DATA RECORDS:
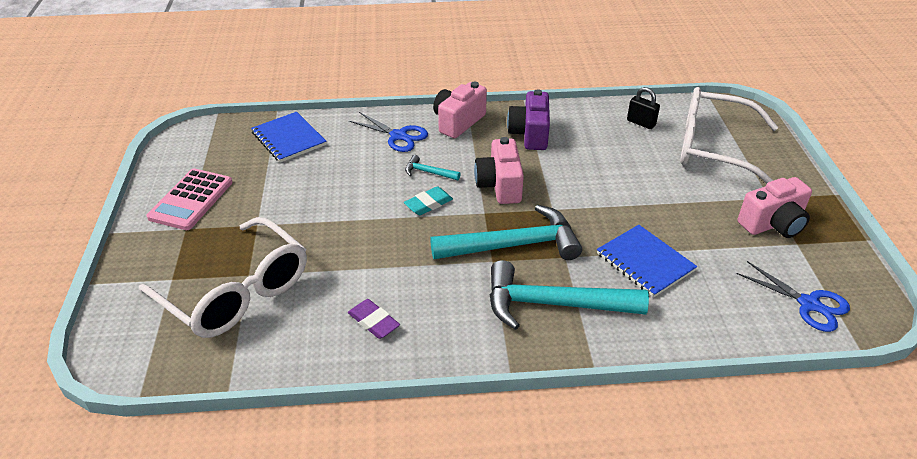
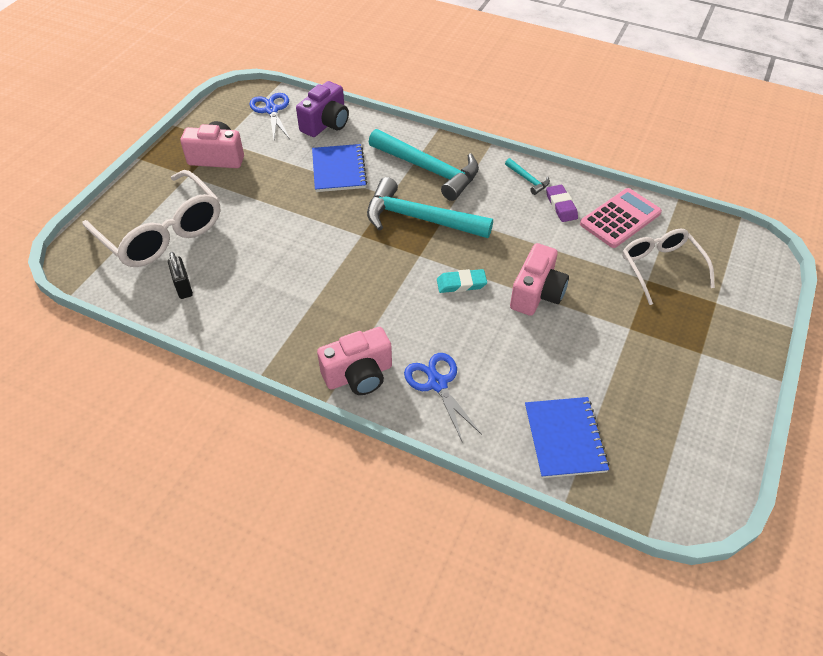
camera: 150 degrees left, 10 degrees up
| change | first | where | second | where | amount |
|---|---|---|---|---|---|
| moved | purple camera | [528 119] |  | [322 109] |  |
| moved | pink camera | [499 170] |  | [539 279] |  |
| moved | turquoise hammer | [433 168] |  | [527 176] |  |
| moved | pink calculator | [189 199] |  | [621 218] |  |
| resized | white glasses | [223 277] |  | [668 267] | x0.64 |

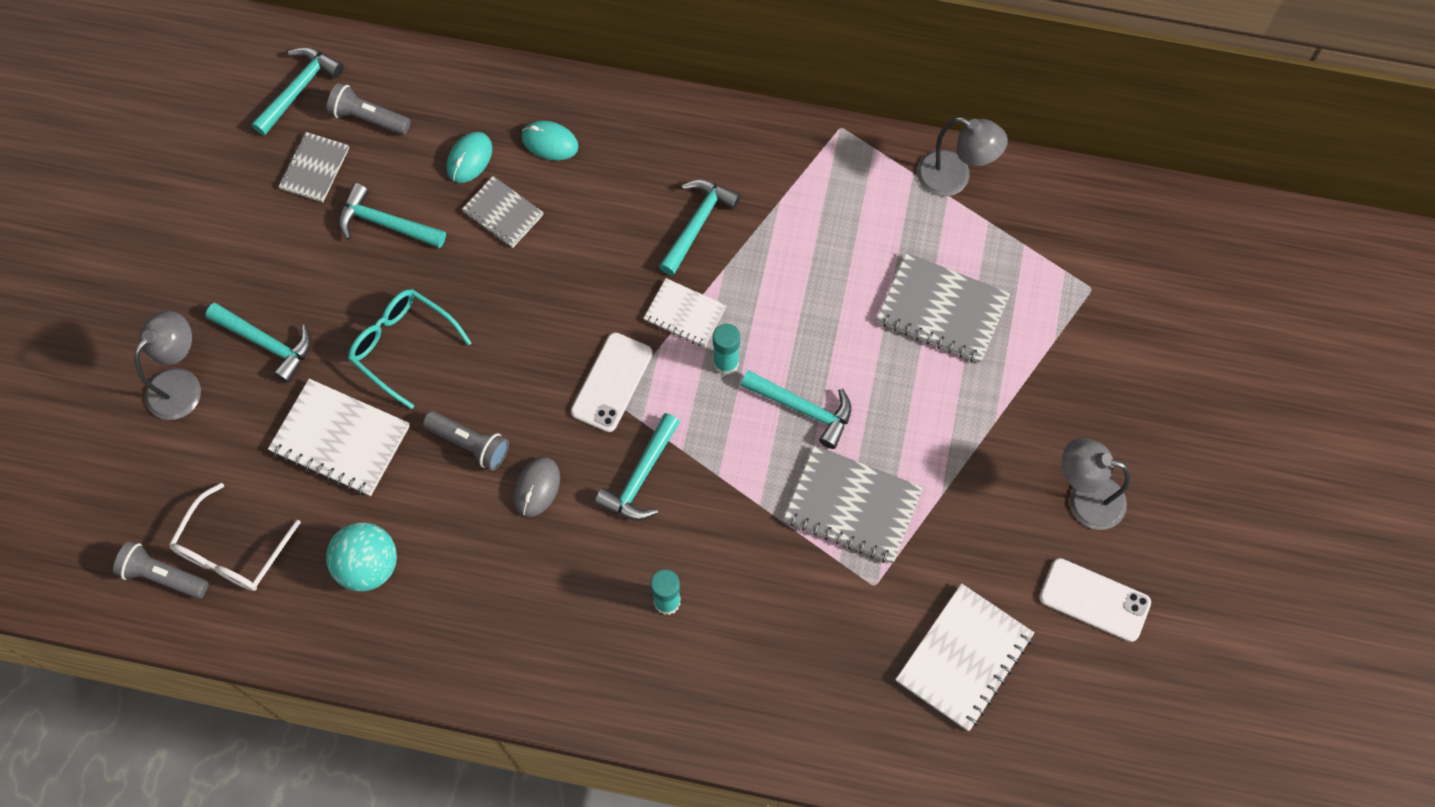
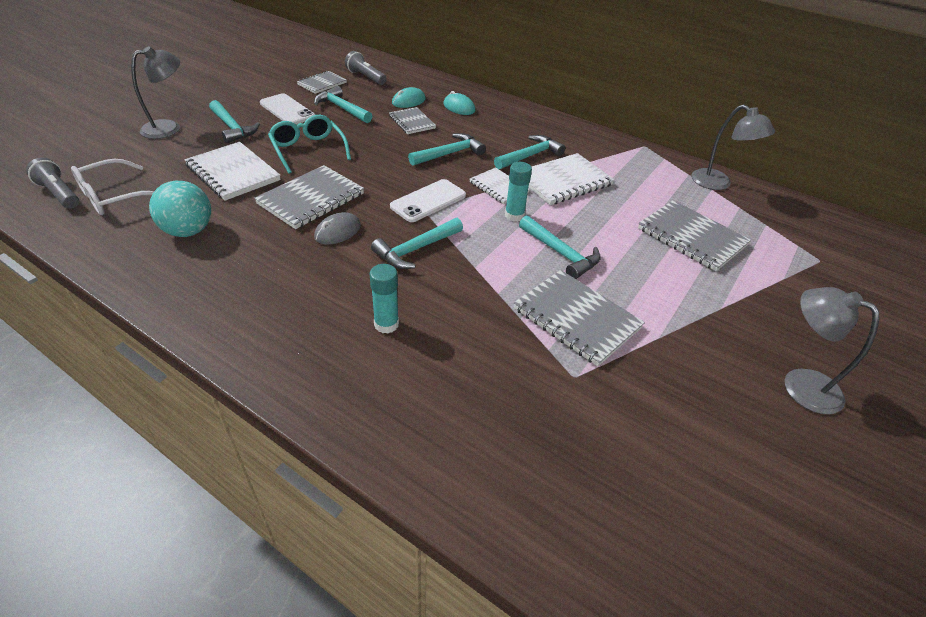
camera: 20 degrees right, 25 degrees down
| change | first | where | second | where | amount |
|---|---|---|---|---|---|
| moved | turquoise hammer | [297 91] |  | [447 149] |  |
| replaced | grey flashlight | [466 441] | grey notebook | [309 197] |  |
| moved | white phone | [1095 600] |  | [287 108] |  |
| moved | white notebook | [965 657] |  | [572 179] |  |

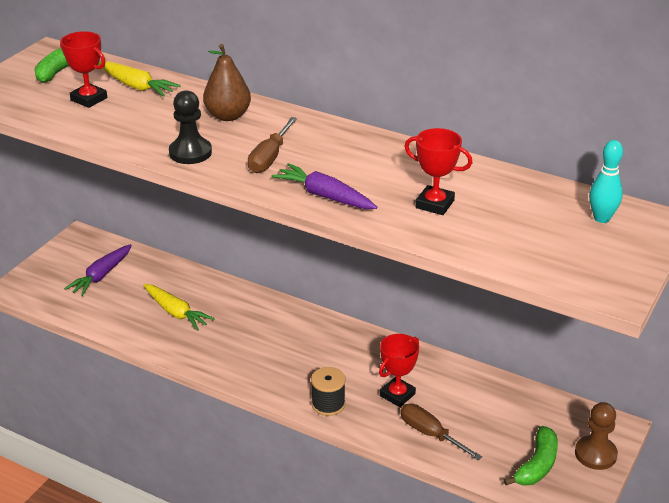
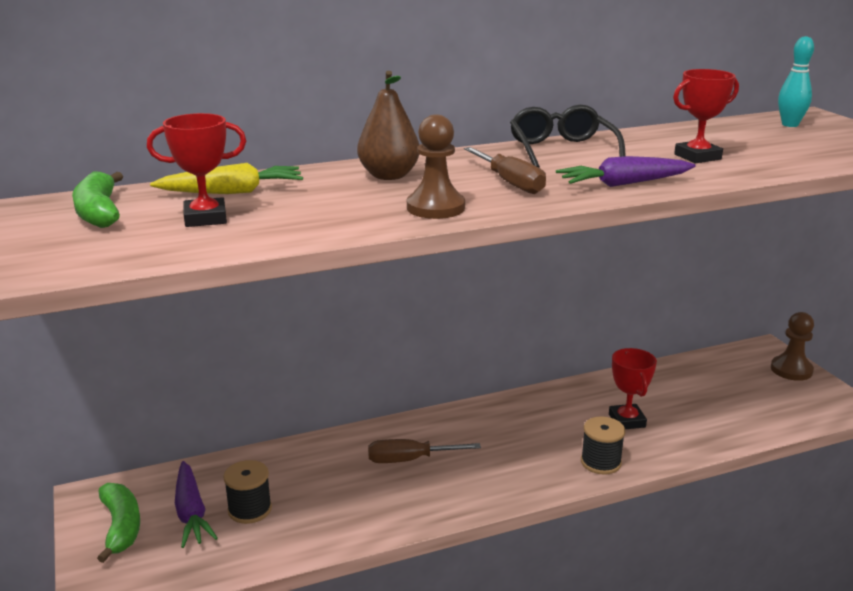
camera: 50 degrees left, 10 degrees down
| change | first | where | second | where | amount |
|---|---|---|---|---|---|
| recoloured | black pawn | [190 127] | brown pawn | [436 166] |  |
| removed | yellow carrot | [179 307] |  |  |  |
| moved | brown screwdriver | [441 432] |  | [424 451] |  |
| moved | green banana | [531 456] |  | [118 523] |  |
| added |  |  | black glasses | [567 136] |  |
| added |  |  | black spool | [247 492] |  |

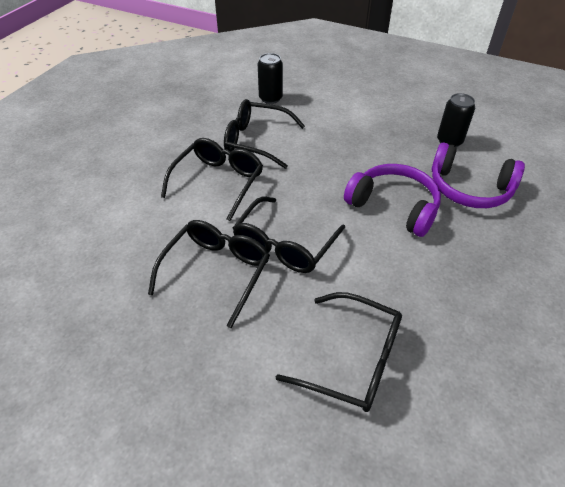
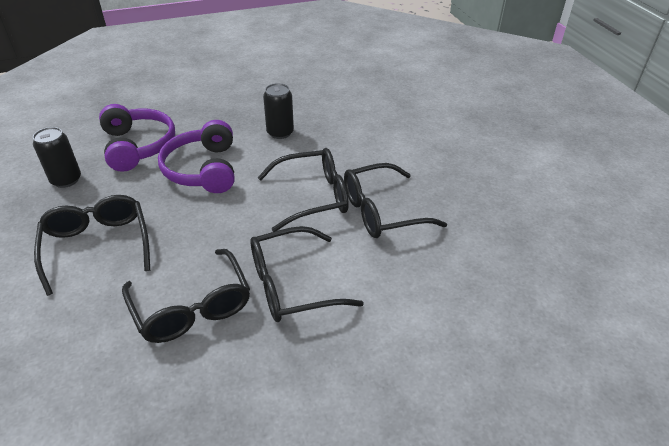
camera: 135 degrees left, 5 degrees down
| change | first | where | second | where | amount |
|---|---|---|---|---|---|
| moved | black can | [270 78] |  | [278 111] |  |
| moved | black glasses | [339 352] |  | [92 245] |  |

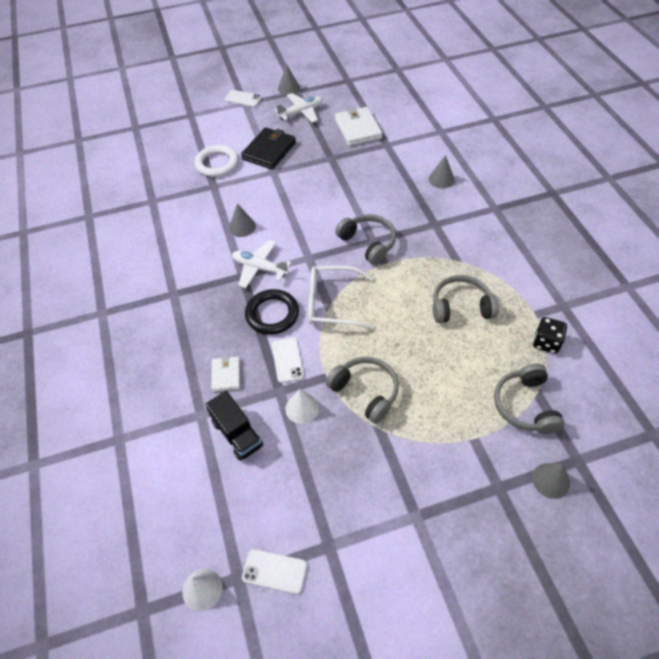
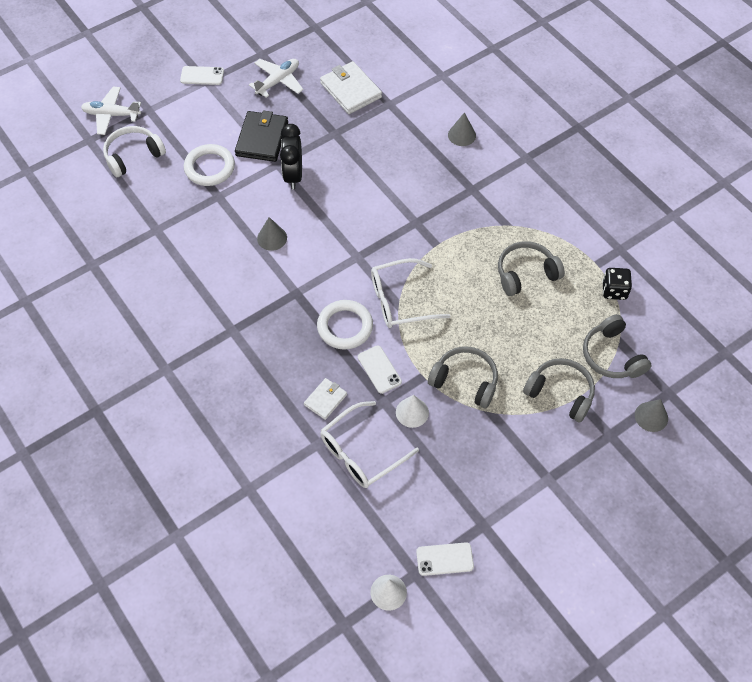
camera: 20 degrees left, 5 degrees up
| change | first | where | second | where | amount |
|---|---|---|---|---|---|
| removed | grey cone | [289 79] |  |  |  |
| moved | grey headphones | [365 239] |  | [559 390] |  |
| moved | white plane | [262 264] |  | [111 111] |  |
| recoloured | black ring | [272 312] | white ring | [345 325] |  |
| turned | white wallet | [225 374] |  | [325 399] | 60 degrees clockwise |
| replaced | black truck | [234 426] | white glasses | [369 444] |  |
| added |  |  | black clock | [291 157] |  |
| added |  |  | white headphones | [134 151] |  |

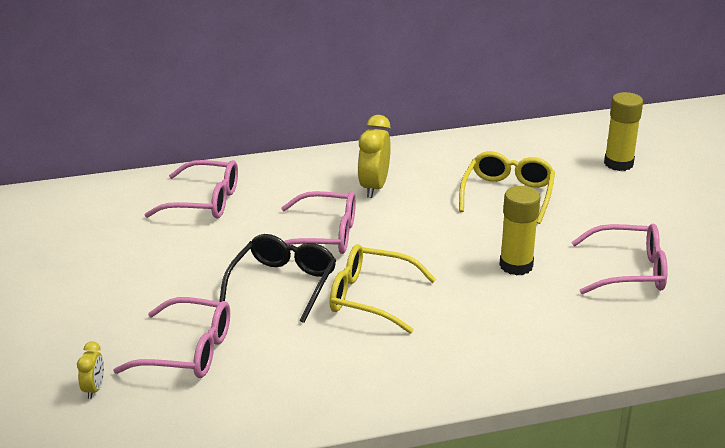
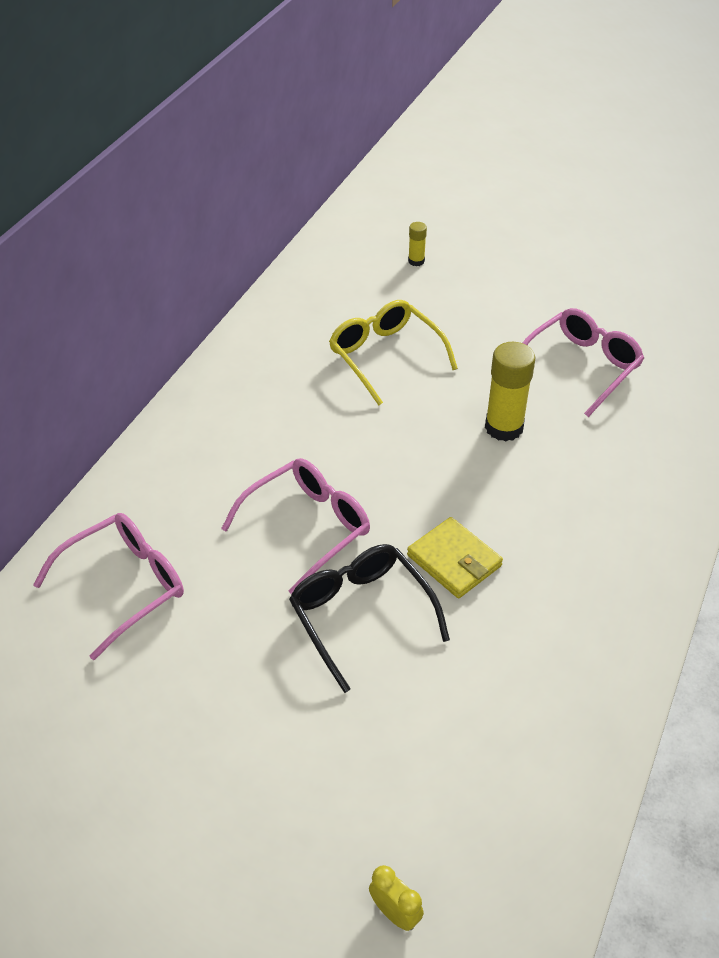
camera: 50 degrees left, 15 degrees up
| change | first | where | second | where | amount |
|---|---|---|---|---|---|
| resized | yellow glue stick | [623 131] |  | [417 244] | x0.50 |
| removed | yellow clock | [374 156] |  |  |  |
| replaced | yellow glasses | [383 289] | yellow wallet | [455 557] |  |
| removed | pink glasses | [171 337] |  |  |  |

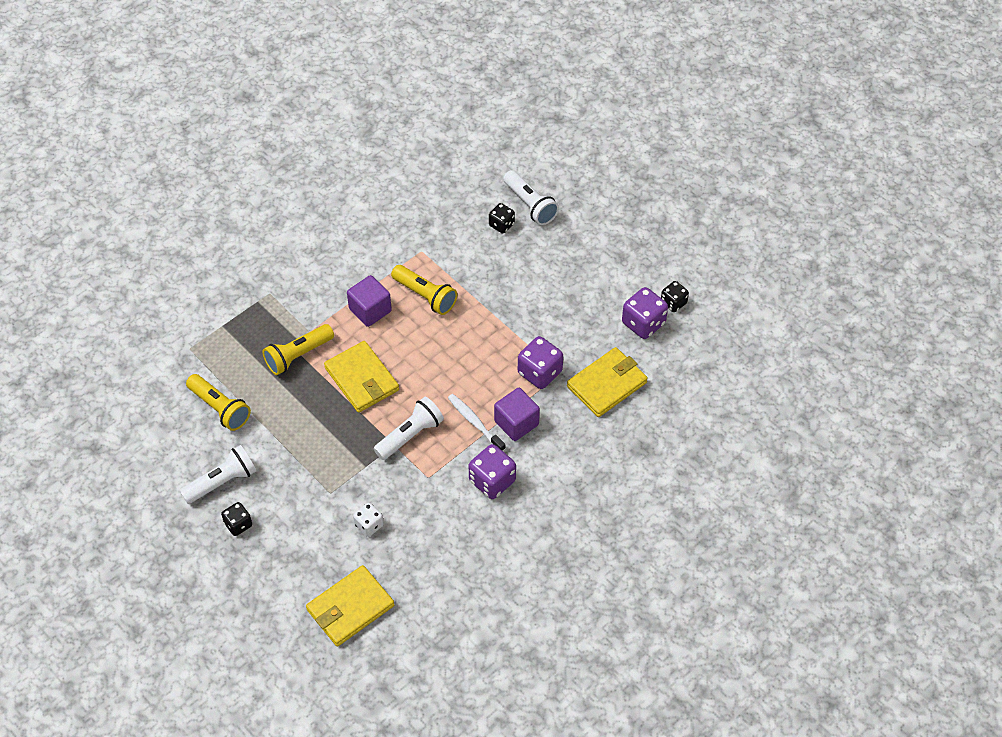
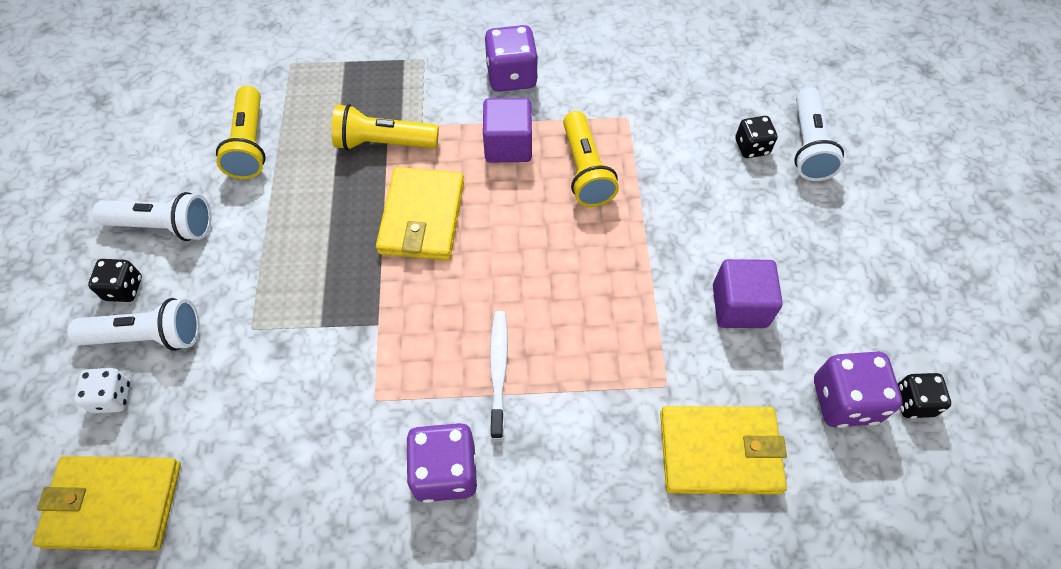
camera: 40 degrees right, 5 degrees up
| change | first | where | second | where | amount |
|---|---|---|---|---|---|
| moved | purple dice | [540 362] |  | [511 58] |  |
| moved | purple cube | [517 414] |  | [748 293] |  |
| moved | white flashlight | [408 428] |  | [133 324] |  |
| moved | white dice | [368 520] |  | [102 390] |  |

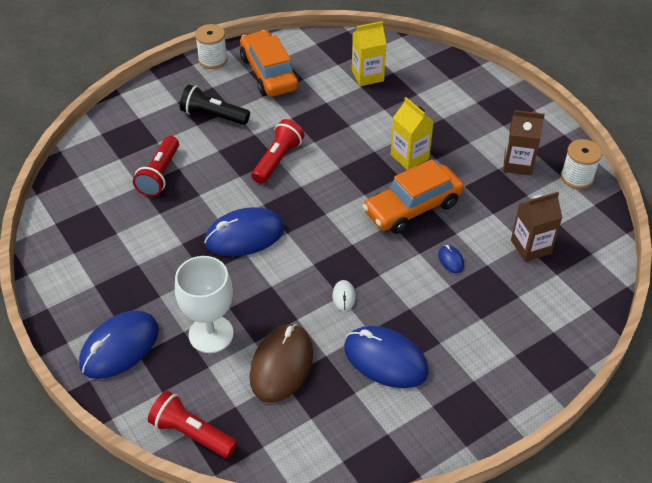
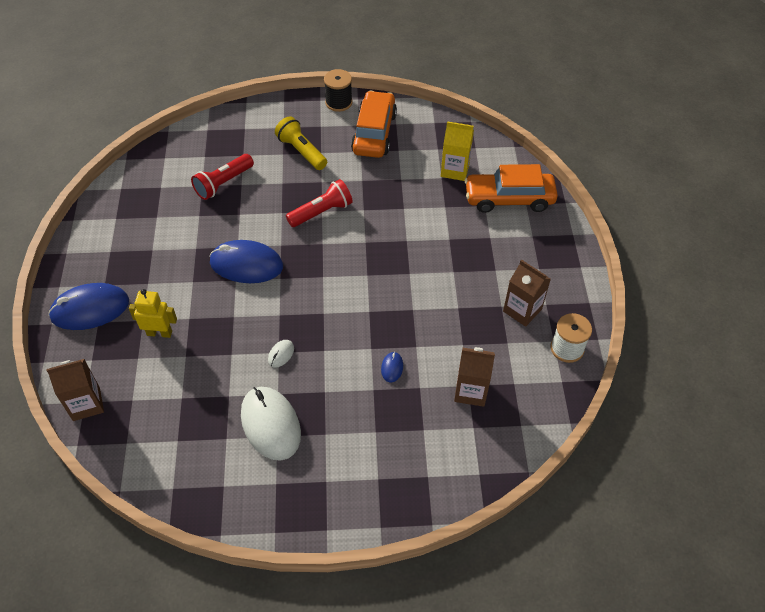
camera: 30 degrees right, 5 degrees up
| change | first | where | second | where | amount |
|---|---|---|---|---|---|
| recoloured | white spool | [211 46] | black spool | [338 90] |  |
| recoloured | black flashlight | [215 105] | yellow flashlight | [301 143] |  |
| removed | yellow carton | [412 133] |  |  |  |
| moved | orange car | [413 196] |  | [511 188] |  |
| replaced | white goblet | [204 304] | yellow robot | [153 313] |  |
| removed | brown mouse | [281 363] |  |  |  |
| recoloured | blue mouse | [386 357] | white mouse | [271 424] |  |
| replaced | red flashlight | [193 424] | brown carton | [75 390] |  |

ASSIGNMENT:
With the pictures omitted, set down each line exactly, starting at the first line of the records above and ending with the line that contains "pink calculator |".

PROBLEM SOLUTION:
camera: 150 degrees left, 10 degrees up
| change | first | where | second | where | amount |
|---|---|---|---|---|---|
| moved | purple camera | [528 119] |  | [322 109] |  |
| moved | pink camera | [499 170] |  | [539 279] |  |
| moved | turquoise hammer | [433 168] |  | [527 176] |  |
| moved | pink calculator | [189 199] |  | [621 218] |  |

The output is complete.